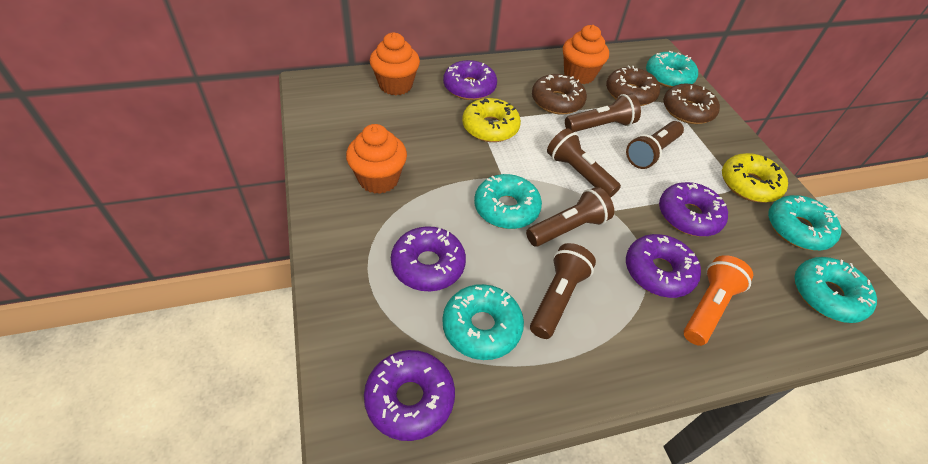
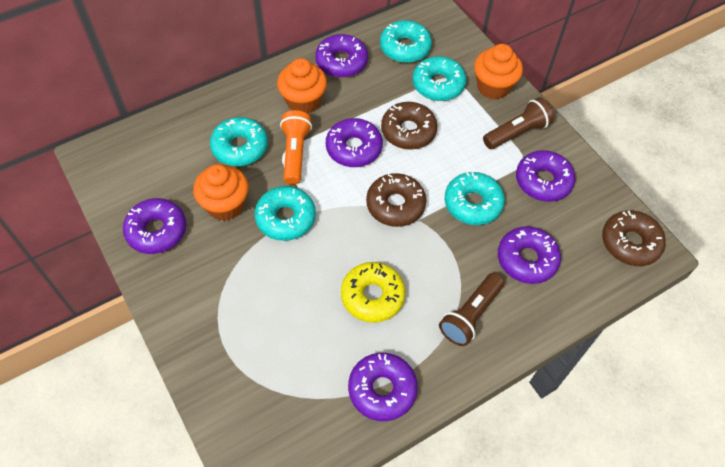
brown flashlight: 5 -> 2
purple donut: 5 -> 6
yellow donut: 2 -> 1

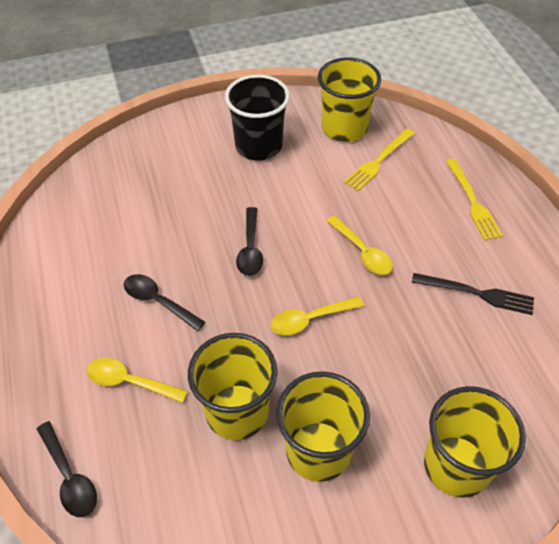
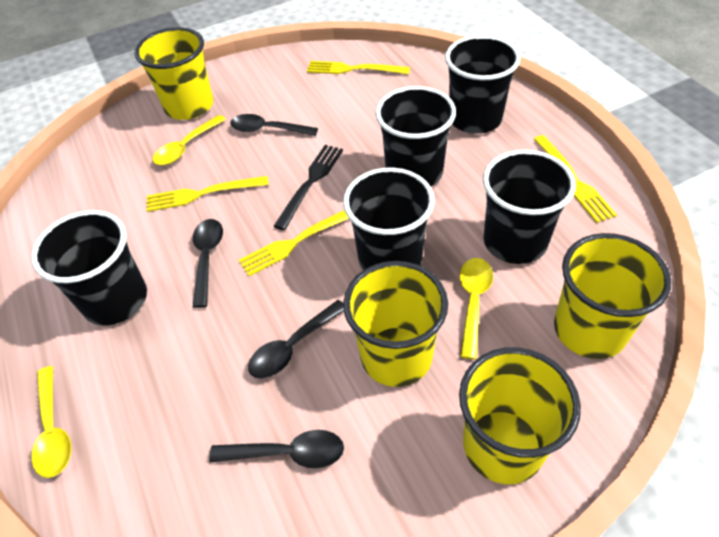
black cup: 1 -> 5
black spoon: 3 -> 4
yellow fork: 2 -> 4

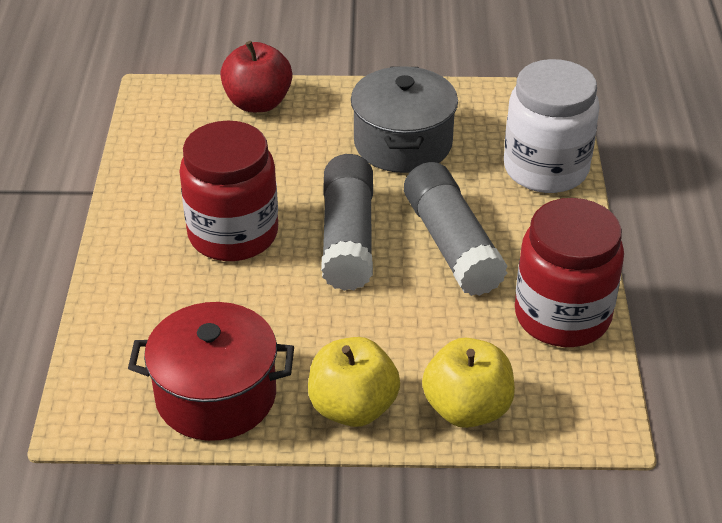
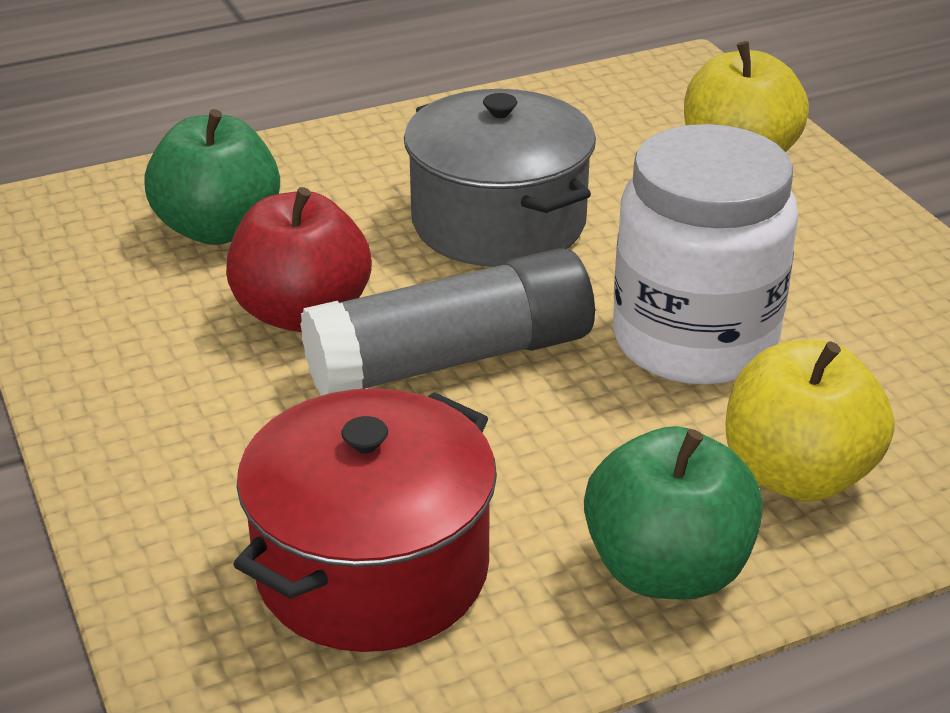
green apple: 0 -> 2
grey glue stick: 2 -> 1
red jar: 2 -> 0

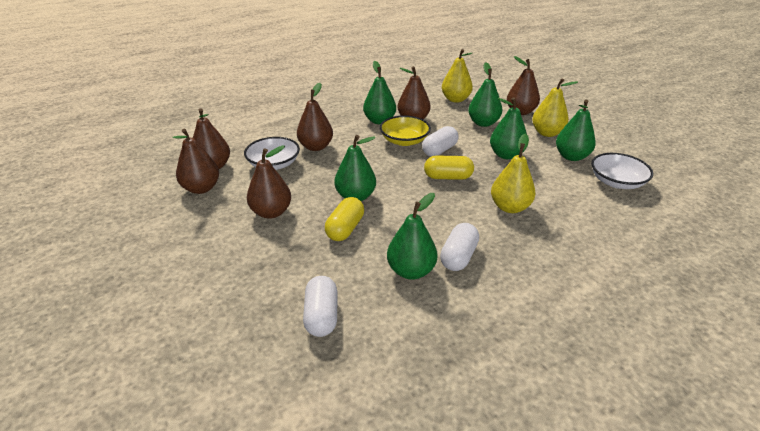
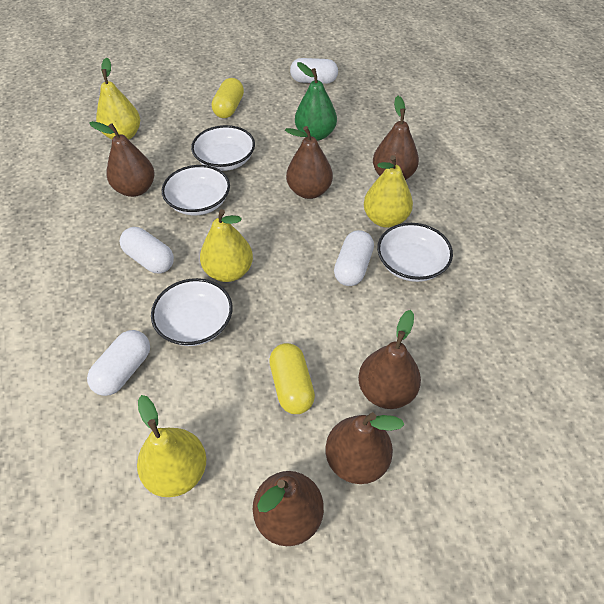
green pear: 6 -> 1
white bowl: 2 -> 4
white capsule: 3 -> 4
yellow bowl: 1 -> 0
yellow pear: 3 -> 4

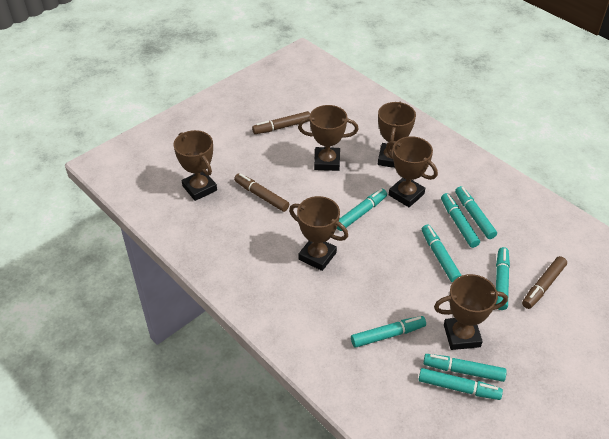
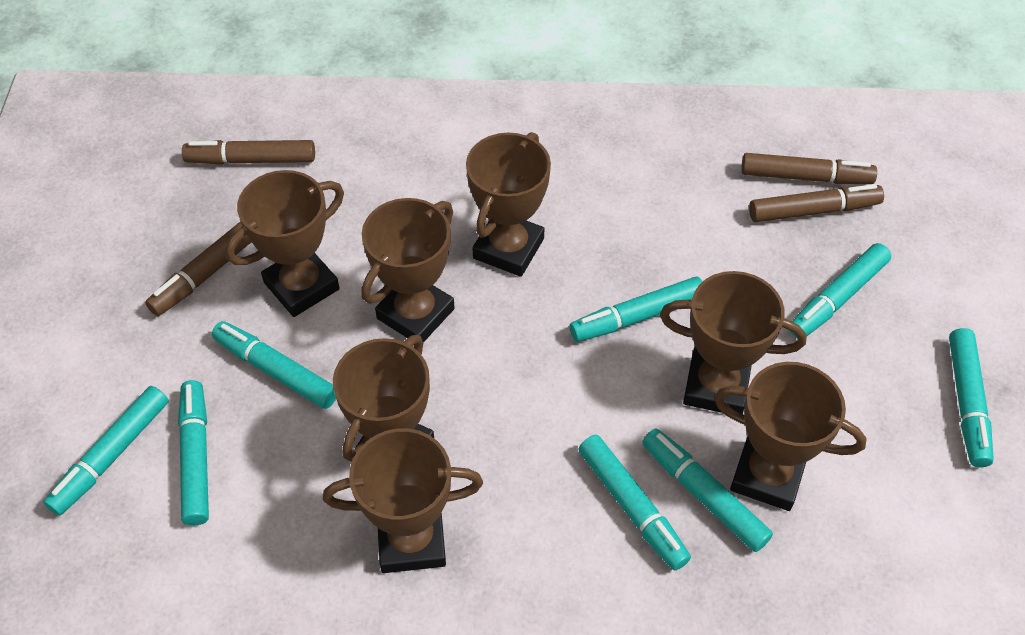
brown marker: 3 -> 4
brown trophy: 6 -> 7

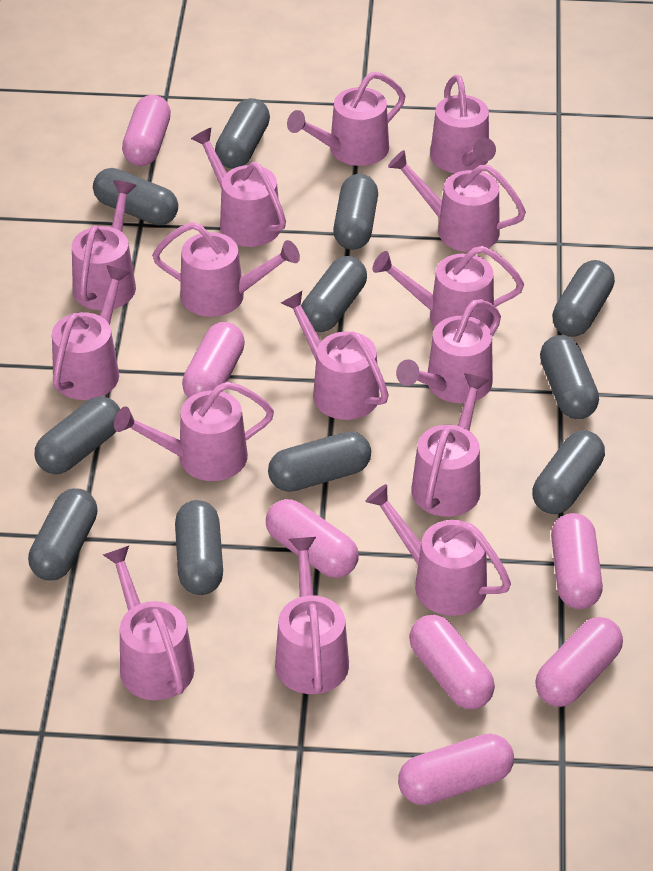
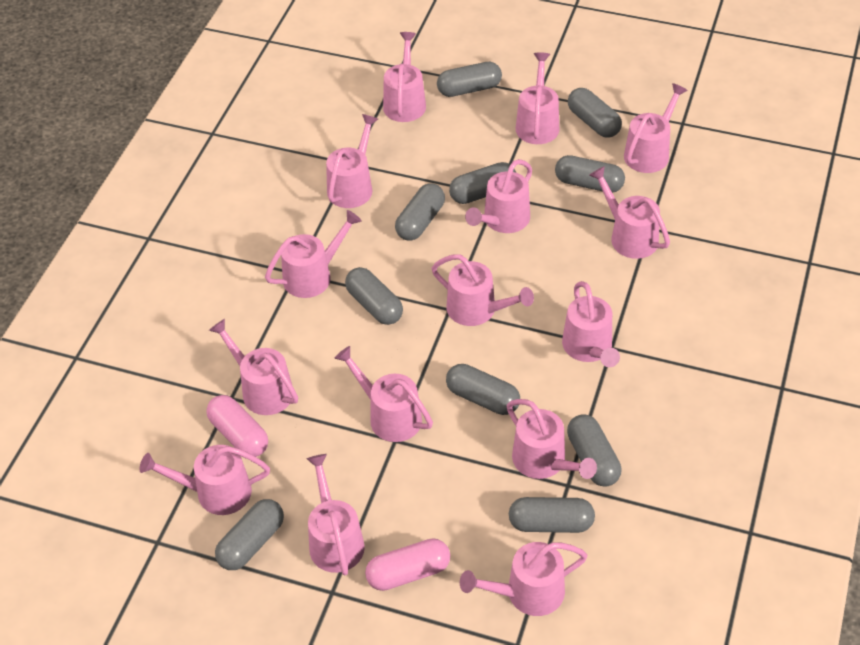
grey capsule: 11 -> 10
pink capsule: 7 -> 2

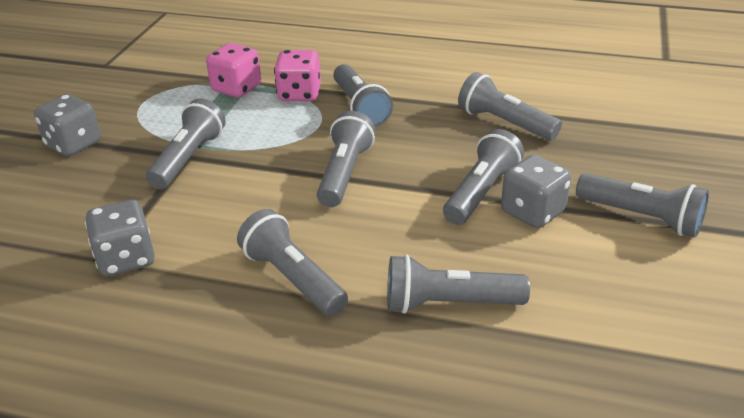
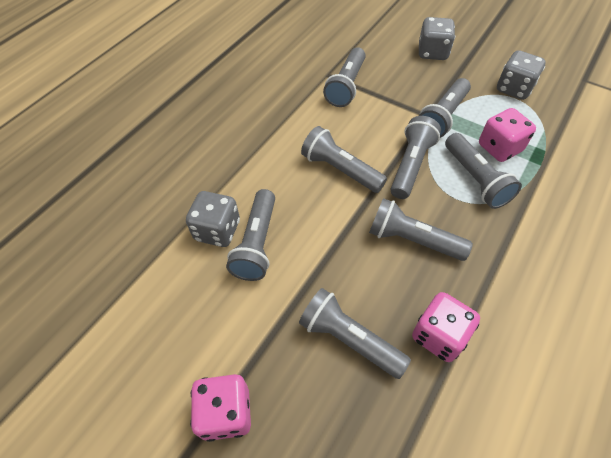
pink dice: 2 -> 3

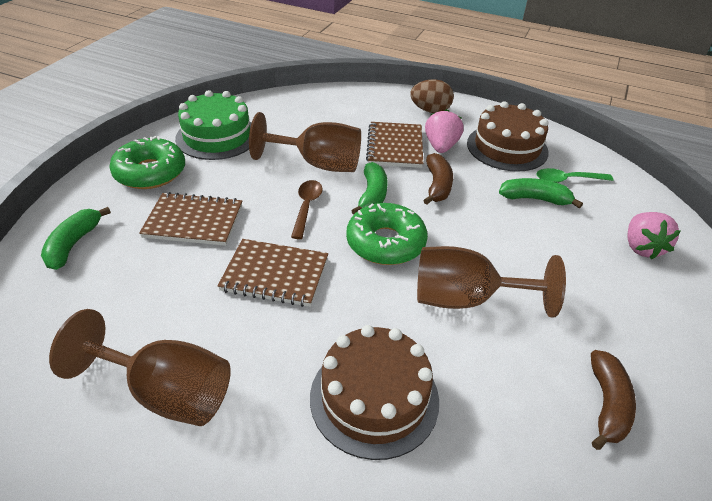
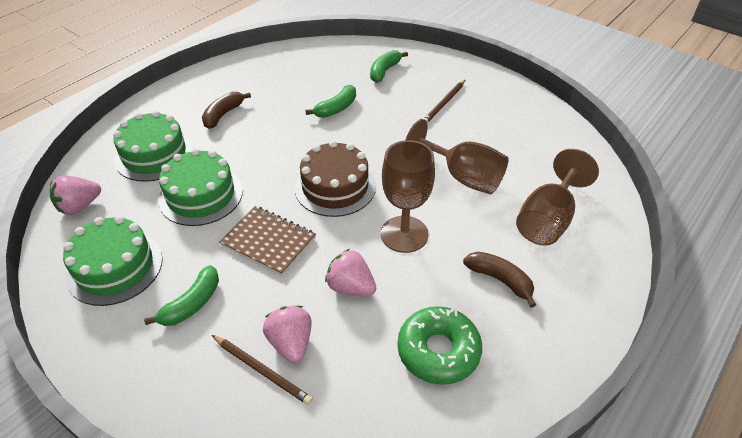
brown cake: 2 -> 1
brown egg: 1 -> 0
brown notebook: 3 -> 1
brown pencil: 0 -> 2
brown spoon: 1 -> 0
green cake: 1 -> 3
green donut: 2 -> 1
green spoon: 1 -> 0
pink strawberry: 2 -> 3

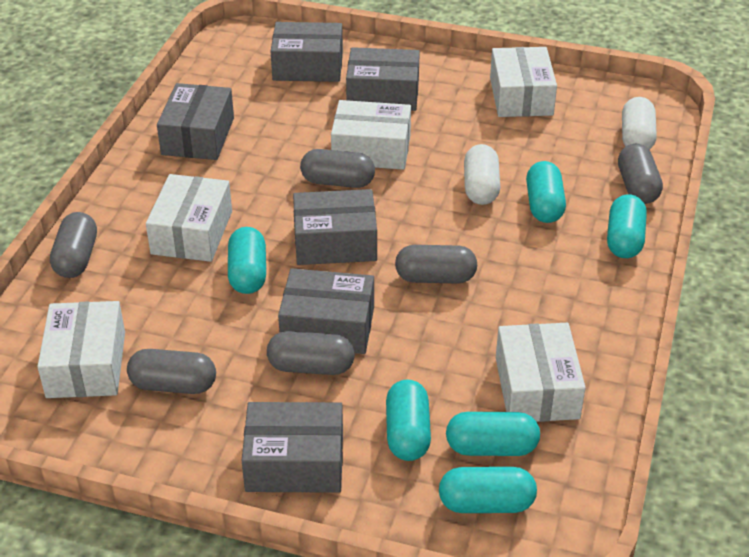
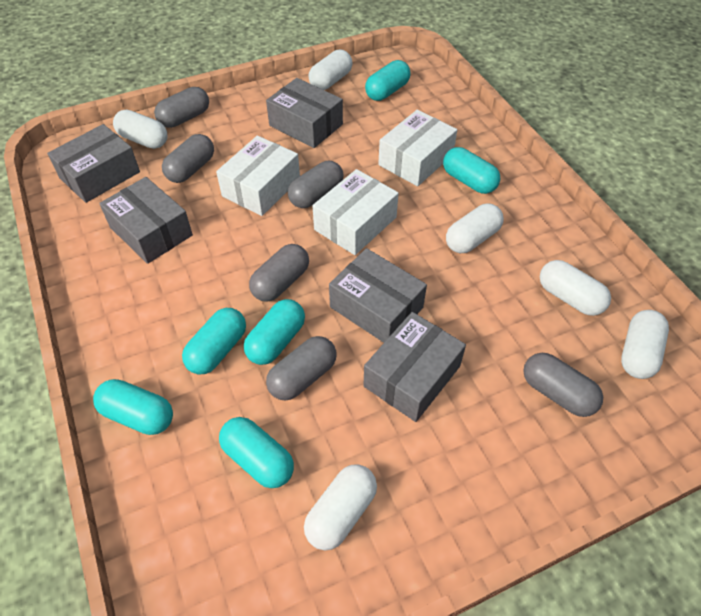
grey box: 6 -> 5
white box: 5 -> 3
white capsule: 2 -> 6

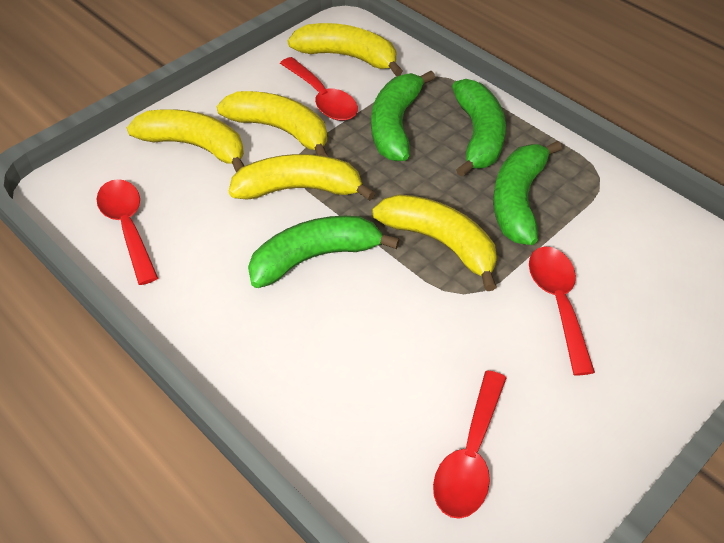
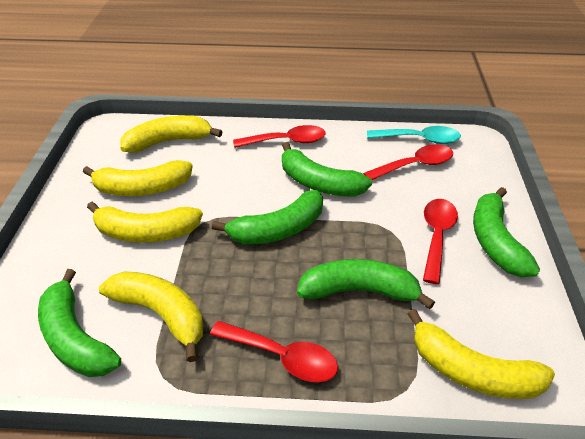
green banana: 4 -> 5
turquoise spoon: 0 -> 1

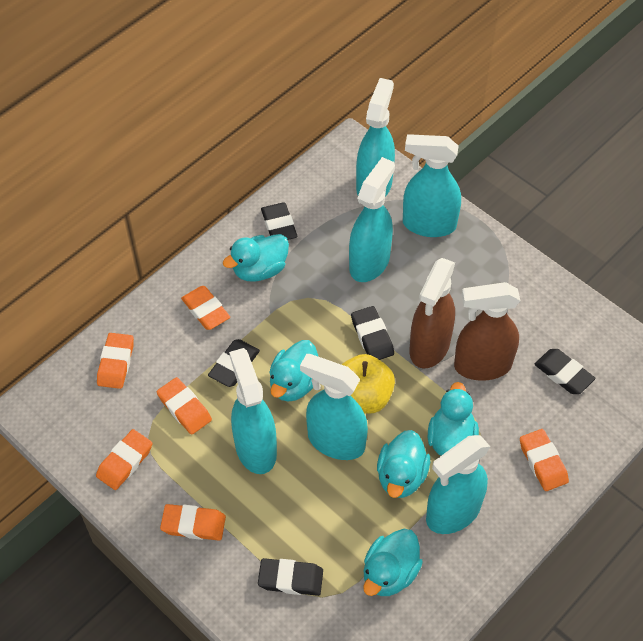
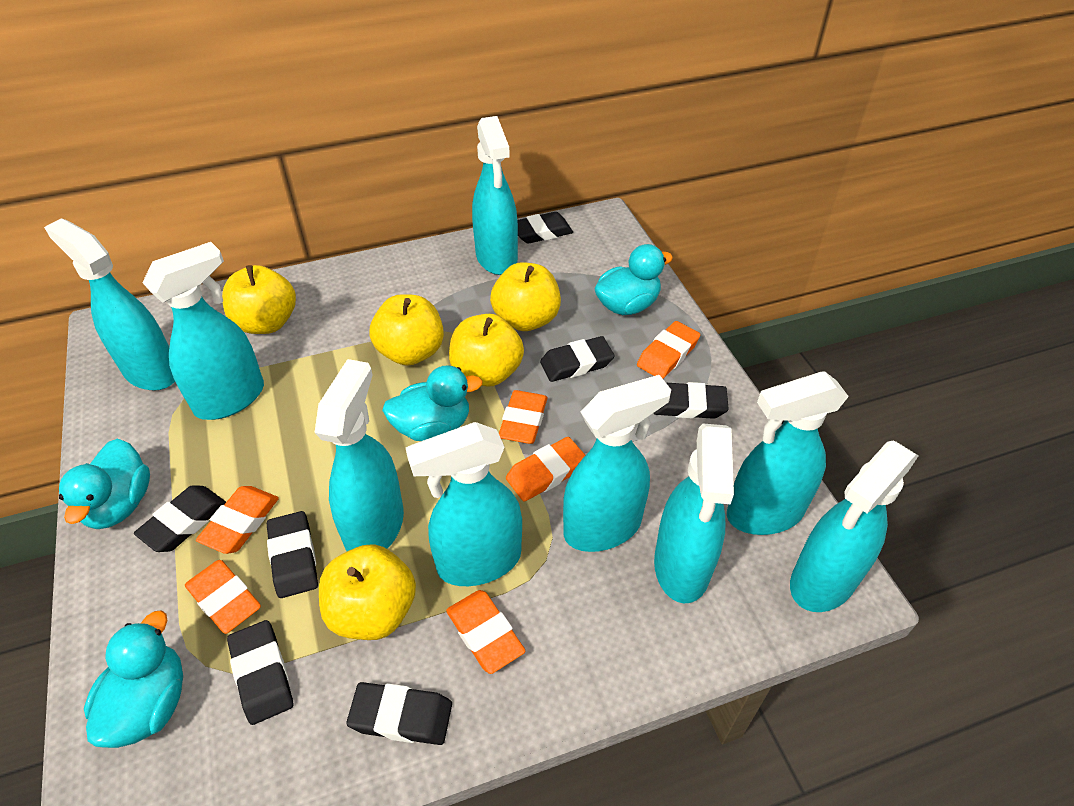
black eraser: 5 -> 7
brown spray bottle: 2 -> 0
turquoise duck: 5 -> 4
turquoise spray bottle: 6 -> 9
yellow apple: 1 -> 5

WORK TO COMPLETE -> When you return the records, keep every word unchanged and drop the pictures.

SOLUTION TO THE EXERCISE ->
brown flashlight: 5 -> 2
purple donut: 5 -> 6
yellow donut: 2 -> 1

black cup: 1 -> 5
black spoon: 3 -> 4
yellow fork: 2 -> 4

green apple: 0 -> 2
grey glue stick: 2 -> 1
red jar: 2 -> 0

green pear: 6 -> 1
white bowl: 2 -> 4
white capsule: 3 -> 4
yellow bowl: 1 -> 0
yellow pear: 3 -> 4

brown marker: 3 -> 4
brown trophy: 6 -> 7

grey capsule: 11 -> 10
pink capsule: 7 -> 2

pink dice: 2 -> 3

brown cake: 2 -> 1
brown egg: 1 -> 0
brown notebook: 3 -> 1
brown pencil: 0 -> 2
brown spoon: 1 -> 0
green cake: 1 -> 3
green donut: 2 -> 1
green spoon: 1 -> 0
pink strawberry: 2 -> 3

grey box: 6 -> 5
white box: 5 -> 3
white capsule: 2 -> 6

green banana: 4 -> 5
turquoise spoon: 0 -> 1

black eraser: 5 -> 7
brown spray bottle: 2 -> 0
turquoise duck: 5 -> 4
turquoise spray bottle: 6 -> 9
yellow apple: 1 -> 5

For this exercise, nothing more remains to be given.